(Revision comparison data)
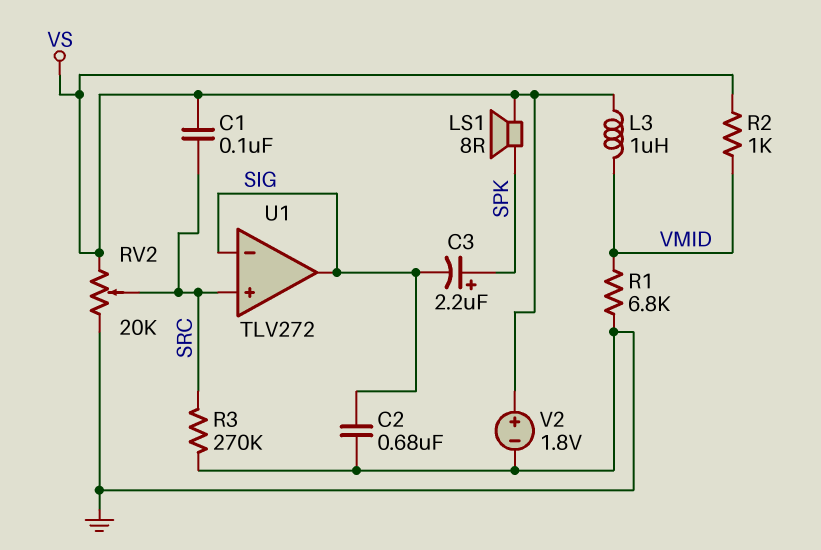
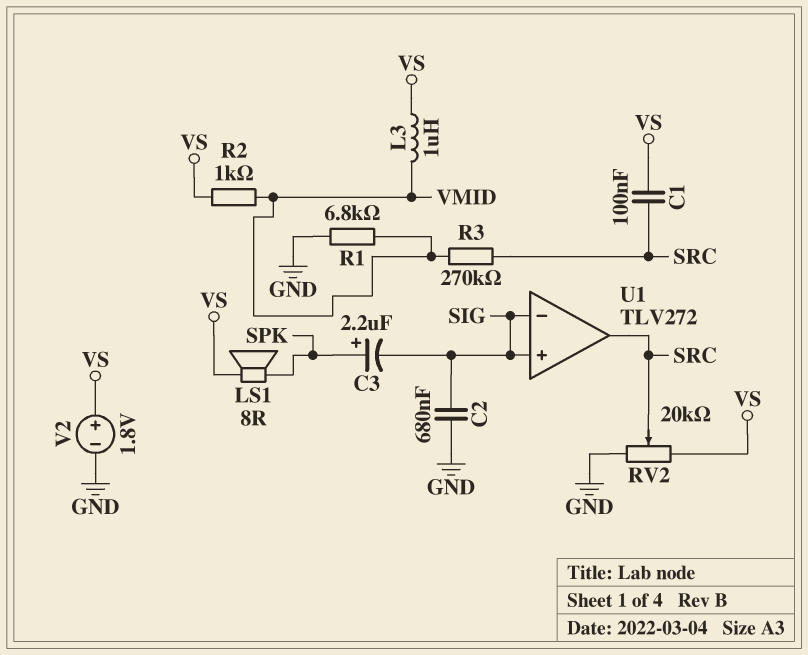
R3: 270k (GND, SRC) -> 270k (SRC, VMID)
U1 pin in+: SRC -> SIG
U1 pin out: SIG -> SRC

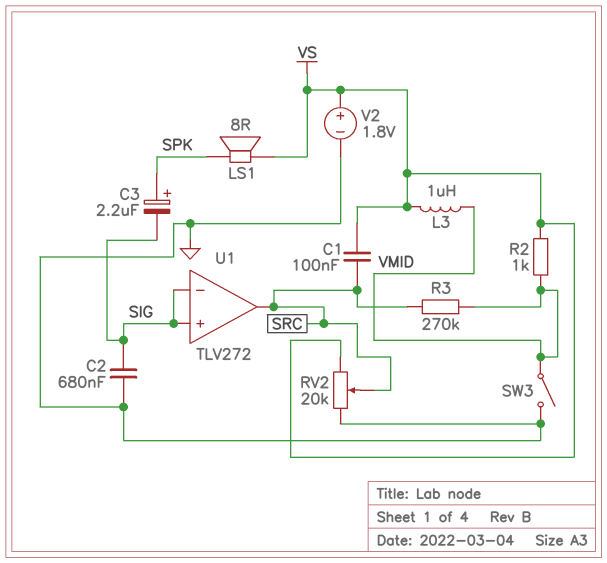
R1: 6.8k (GND, VMID) -> none
SW3: none -> switch (GND, VMID)

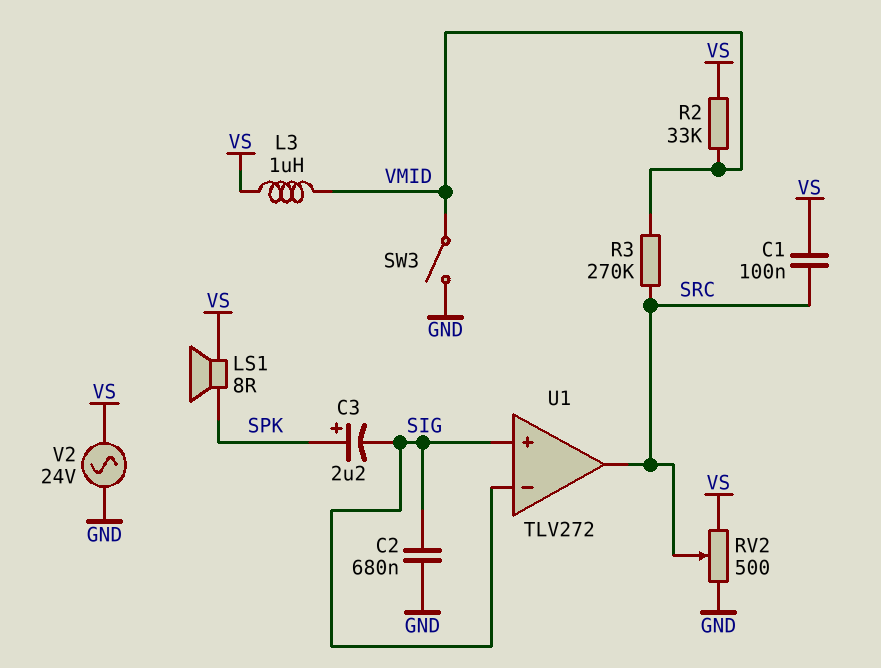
R2: 1k (VMID, VS) -> 33k (VMID, VS)
RV2: 20k (GND, VS, wiper SRC) -> 500 (GND, VS, wiper SRC)
V2: 1.8V (plus VS, minus GND) -> AC 24V (GND, VS)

# What is being asked
Scan the entries for the word "none". Report each line that has it.

# Response area
R1: 6.8k (GND, VMID) -> none
SW3: none -> switch (GND, VMID)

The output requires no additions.